[Excerpts from a dataset]
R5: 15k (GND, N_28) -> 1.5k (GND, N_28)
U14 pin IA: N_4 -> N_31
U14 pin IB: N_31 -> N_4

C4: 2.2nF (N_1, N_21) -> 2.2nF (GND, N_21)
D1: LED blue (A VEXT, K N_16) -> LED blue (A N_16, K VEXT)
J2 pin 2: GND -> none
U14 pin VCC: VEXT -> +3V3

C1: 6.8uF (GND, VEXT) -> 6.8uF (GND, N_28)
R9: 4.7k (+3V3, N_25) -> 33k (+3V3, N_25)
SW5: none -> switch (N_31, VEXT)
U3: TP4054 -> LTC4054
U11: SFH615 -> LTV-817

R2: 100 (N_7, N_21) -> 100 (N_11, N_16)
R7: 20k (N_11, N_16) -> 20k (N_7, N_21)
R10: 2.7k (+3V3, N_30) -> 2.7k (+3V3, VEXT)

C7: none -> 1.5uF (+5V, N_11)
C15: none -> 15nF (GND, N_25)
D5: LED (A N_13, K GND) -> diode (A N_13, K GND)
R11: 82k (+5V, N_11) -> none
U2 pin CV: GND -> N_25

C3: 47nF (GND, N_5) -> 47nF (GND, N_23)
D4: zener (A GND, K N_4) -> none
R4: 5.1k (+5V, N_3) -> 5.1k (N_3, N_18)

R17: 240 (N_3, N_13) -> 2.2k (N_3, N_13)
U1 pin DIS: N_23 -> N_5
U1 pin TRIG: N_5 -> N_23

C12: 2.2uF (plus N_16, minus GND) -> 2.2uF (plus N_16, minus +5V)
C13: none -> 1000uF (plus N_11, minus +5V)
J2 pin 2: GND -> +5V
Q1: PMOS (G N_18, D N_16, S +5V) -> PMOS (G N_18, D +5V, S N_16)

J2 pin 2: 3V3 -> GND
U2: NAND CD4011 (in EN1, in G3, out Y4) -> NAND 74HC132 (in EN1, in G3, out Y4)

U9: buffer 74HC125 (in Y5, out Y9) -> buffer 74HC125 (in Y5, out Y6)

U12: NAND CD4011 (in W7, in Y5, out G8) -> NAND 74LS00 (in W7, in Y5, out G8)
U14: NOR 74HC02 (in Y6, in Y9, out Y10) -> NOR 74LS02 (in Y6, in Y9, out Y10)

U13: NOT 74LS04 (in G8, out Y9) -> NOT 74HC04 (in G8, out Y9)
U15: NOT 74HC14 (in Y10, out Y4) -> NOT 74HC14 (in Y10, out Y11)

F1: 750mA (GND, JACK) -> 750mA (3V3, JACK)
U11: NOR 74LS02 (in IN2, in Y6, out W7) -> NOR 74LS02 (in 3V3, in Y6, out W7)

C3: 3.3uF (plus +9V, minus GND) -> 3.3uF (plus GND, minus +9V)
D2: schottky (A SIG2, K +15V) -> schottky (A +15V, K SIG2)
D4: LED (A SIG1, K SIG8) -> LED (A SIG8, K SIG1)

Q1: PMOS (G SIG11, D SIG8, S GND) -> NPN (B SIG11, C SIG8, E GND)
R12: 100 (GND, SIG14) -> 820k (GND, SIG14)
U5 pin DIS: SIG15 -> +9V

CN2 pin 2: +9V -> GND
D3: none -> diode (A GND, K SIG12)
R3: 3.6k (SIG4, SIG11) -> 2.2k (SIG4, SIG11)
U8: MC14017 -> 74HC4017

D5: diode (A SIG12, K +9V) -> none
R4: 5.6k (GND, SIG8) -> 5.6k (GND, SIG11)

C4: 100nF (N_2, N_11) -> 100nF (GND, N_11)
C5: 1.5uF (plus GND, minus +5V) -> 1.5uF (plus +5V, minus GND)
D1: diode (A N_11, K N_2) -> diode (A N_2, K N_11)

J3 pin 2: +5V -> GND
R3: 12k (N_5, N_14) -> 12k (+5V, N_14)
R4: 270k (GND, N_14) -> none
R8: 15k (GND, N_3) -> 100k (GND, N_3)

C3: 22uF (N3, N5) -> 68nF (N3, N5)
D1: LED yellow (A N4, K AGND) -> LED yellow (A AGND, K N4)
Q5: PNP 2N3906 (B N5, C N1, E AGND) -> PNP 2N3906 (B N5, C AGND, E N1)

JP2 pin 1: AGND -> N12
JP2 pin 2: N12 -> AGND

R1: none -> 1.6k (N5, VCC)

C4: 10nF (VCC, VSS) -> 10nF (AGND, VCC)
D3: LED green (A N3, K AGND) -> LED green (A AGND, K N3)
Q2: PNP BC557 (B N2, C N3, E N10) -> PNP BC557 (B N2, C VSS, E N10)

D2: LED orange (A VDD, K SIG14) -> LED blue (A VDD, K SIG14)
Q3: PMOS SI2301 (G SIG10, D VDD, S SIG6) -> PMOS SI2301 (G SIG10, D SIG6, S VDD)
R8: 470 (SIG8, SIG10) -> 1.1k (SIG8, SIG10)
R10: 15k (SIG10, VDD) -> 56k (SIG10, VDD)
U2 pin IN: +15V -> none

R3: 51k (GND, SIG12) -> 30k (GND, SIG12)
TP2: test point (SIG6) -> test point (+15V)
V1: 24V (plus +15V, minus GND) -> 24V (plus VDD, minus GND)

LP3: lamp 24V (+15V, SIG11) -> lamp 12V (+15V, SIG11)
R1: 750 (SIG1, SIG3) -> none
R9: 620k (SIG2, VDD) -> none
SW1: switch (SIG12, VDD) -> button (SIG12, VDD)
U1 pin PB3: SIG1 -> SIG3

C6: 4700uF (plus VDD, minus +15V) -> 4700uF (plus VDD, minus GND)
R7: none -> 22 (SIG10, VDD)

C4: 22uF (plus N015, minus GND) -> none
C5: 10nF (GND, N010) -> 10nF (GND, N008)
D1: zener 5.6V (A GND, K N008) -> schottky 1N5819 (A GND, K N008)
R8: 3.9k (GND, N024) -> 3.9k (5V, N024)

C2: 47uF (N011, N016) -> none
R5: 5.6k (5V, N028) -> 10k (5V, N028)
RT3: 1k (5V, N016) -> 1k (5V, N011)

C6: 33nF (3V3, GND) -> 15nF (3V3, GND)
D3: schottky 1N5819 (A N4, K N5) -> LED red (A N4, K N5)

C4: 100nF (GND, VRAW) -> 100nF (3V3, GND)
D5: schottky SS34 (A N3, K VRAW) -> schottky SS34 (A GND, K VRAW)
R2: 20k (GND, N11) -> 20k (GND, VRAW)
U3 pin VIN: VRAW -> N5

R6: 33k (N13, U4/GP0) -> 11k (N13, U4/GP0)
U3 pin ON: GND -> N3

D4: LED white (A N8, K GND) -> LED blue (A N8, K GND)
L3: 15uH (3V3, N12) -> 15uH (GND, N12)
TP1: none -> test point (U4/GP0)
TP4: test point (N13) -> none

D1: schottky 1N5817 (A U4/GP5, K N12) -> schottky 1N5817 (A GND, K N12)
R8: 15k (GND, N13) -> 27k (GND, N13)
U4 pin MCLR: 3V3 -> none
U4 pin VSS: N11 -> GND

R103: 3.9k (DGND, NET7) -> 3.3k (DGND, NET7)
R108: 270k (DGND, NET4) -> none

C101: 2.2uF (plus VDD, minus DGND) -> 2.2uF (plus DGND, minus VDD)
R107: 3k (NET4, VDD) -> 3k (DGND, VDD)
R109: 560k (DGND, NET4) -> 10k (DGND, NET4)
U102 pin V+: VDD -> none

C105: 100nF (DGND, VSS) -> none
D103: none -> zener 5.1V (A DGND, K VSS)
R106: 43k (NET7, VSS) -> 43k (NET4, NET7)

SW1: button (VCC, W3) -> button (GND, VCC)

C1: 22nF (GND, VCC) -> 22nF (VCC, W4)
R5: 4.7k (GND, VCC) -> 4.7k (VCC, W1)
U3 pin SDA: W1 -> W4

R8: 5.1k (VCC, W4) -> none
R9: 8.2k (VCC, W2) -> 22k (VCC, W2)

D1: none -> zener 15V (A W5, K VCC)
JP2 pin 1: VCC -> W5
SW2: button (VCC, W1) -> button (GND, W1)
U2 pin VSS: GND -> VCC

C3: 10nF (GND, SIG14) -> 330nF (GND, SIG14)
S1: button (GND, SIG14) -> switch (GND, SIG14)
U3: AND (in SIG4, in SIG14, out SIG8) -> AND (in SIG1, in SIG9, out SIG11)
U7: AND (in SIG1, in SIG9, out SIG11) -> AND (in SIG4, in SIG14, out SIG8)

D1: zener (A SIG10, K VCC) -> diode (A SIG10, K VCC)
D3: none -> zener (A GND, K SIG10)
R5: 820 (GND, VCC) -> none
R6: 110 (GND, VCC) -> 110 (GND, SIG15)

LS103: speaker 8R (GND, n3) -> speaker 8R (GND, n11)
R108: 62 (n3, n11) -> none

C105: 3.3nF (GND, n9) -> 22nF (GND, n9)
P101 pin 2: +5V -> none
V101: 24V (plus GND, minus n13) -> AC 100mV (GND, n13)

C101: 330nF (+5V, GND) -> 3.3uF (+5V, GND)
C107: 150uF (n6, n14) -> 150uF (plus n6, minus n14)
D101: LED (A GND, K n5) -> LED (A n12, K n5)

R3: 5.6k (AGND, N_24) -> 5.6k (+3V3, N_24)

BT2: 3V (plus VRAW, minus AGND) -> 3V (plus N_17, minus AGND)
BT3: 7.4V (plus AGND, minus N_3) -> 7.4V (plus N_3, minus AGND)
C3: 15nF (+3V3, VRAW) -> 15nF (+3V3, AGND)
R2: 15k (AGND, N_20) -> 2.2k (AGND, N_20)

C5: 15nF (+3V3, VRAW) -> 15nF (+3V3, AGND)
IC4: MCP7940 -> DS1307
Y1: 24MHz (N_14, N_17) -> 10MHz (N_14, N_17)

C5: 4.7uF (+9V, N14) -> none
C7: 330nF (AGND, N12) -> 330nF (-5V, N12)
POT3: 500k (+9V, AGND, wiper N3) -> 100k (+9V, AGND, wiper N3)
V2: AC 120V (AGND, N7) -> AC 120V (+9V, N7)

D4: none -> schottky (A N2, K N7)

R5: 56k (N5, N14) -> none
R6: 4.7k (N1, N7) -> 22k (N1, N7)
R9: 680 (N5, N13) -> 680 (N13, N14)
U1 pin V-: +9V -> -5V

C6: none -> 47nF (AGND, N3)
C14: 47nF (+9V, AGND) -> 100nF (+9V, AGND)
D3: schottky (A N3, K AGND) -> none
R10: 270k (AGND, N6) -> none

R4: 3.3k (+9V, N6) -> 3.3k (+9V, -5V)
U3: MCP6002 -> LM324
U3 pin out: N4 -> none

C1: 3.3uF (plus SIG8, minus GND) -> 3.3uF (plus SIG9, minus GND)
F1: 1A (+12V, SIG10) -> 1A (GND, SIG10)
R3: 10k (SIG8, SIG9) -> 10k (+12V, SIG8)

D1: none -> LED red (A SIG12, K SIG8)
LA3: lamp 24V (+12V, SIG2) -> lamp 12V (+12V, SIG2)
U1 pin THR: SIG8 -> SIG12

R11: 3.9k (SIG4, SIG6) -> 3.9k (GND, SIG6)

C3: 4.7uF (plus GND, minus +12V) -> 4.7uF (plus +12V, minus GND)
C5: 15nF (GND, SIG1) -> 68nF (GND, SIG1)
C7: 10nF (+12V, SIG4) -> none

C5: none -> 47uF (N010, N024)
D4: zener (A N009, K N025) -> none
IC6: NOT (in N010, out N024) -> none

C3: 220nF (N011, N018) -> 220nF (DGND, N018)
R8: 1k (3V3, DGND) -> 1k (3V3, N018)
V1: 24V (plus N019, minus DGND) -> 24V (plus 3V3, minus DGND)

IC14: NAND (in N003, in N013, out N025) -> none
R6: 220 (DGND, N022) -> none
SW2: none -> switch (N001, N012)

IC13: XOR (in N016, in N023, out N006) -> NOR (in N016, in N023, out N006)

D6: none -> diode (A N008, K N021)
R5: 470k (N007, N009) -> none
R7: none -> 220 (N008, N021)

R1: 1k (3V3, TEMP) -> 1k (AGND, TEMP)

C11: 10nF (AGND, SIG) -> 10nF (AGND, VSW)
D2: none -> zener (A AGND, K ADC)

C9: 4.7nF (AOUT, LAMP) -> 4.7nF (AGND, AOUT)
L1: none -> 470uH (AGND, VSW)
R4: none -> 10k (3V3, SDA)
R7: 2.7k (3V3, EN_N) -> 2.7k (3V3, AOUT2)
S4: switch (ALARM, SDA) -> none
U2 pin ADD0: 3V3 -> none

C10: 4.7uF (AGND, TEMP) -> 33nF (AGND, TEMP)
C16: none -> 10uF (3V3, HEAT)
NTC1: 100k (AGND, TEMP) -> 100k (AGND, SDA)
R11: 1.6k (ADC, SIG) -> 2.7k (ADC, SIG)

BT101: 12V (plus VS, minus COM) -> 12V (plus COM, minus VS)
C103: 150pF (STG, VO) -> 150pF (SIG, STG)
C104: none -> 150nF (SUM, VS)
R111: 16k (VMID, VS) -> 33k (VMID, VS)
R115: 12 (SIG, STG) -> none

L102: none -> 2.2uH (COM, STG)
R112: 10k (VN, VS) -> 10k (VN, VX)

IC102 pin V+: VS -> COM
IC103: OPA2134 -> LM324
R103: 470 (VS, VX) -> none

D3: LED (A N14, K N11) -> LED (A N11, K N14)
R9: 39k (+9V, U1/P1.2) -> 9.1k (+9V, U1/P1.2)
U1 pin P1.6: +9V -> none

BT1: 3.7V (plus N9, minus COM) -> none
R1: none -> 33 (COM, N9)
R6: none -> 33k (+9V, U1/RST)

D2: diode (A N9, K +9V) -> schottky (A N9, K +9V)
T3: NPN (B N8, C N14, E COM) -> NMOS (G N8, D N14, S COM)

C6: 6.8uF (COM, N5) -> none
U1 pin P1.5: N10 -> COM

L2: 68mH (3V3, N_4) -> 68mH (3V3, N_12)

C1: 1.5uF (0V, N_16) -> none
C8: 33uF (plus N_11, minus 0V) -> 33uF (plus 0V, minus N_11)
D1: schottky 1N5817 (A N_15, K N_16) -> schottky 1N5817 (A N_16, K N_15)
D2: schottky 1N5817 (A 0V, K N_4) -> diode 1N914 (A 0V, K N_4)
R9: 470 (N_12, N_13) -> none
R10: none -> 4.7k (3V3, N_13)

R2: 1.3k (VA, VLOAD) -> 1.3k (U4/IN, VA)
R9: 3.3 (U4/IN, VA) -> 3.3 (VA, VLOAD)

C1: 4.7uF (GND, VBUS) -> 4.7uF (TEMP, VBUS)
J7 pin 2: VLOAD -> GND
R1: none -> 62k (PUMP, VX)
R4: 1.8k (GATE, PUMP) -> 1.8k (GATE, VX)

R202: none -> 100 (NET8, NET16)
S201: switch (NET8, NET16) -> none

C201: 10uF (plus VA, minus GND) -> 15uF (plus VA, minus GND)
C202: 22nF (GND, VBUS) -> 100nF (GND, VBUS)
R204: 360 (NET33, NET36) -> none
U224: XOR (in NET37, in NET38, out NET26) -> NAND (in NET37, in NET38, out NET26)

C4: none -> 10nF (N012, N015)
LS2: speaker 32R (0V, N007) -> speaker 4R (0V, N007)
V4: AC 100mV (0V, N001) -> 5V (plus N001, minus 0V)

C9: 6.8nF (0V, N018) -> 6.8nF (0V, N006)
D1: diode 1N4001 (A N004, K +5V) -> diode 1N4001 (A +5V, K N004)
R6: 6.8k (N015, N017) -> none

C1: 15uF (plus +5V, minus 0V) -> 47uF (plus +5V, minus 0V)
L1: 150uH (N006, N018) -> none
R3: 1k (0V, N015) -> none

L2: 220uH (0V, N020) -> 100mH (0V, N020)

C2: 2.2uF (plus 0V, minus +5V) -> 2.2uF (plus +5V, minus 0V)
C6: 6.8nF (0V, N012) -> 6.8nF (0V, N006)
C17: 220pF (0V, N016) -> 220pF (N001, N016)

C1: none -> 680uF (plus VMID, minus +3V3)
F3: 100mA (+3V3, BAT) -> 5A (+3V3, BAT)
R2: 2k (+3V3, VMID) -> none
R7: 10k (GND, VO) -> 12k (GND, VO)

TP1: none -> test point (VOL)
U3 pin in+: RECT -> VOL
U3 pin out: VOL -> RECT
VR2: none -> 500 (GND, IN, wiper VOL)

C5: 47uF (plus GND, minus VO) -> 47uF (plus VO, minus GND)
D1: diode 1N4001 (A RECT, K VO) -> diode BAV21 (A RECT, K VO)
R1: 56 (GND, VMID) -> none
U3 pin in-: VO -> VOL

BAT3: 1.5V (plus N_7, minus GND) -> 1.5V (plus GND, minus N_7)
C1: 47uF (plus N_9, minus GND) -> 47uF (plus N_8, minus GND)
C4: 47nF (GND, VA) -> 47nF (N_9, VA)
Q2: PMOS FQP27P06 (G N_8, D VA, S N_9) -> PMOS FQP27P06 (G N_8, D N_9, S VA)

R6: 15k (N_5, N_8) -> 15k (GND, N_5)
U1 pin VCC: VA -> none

_EXERCISE DESCRIPTION_
Look through the records and copy down every line that holds "DGND".

_SOLUTION_
R103: 3.9k (DGND, NET7) -> 3.3k (DGND, NET7)
R108: 270k (DGND, NET4) -> none
C101: 2.2uF (plus VDD, minus DGND) -> 2.2uF (plus DGND, minus VDD)
R107: 3k (NET4, VDD) -> 3k (DGND, VDD)
R109: 560k (DGND, NET4) -> 10k (DGND, NET4)
C105: 100nF (DGND, VSS) -> none
D103: none -> zener 5.1V (A DGND, K VSS)
C3: 220nF (N011, N018) -> 220nF (DGND, N018)
R8: 1k (3V3, DGND) -> 1k (3V3, N018)
V1: 24V (plus N019, minus DGND) -> 24V (plus 3V3, minus DGND)
R6: 220 (DGND, N022) -> none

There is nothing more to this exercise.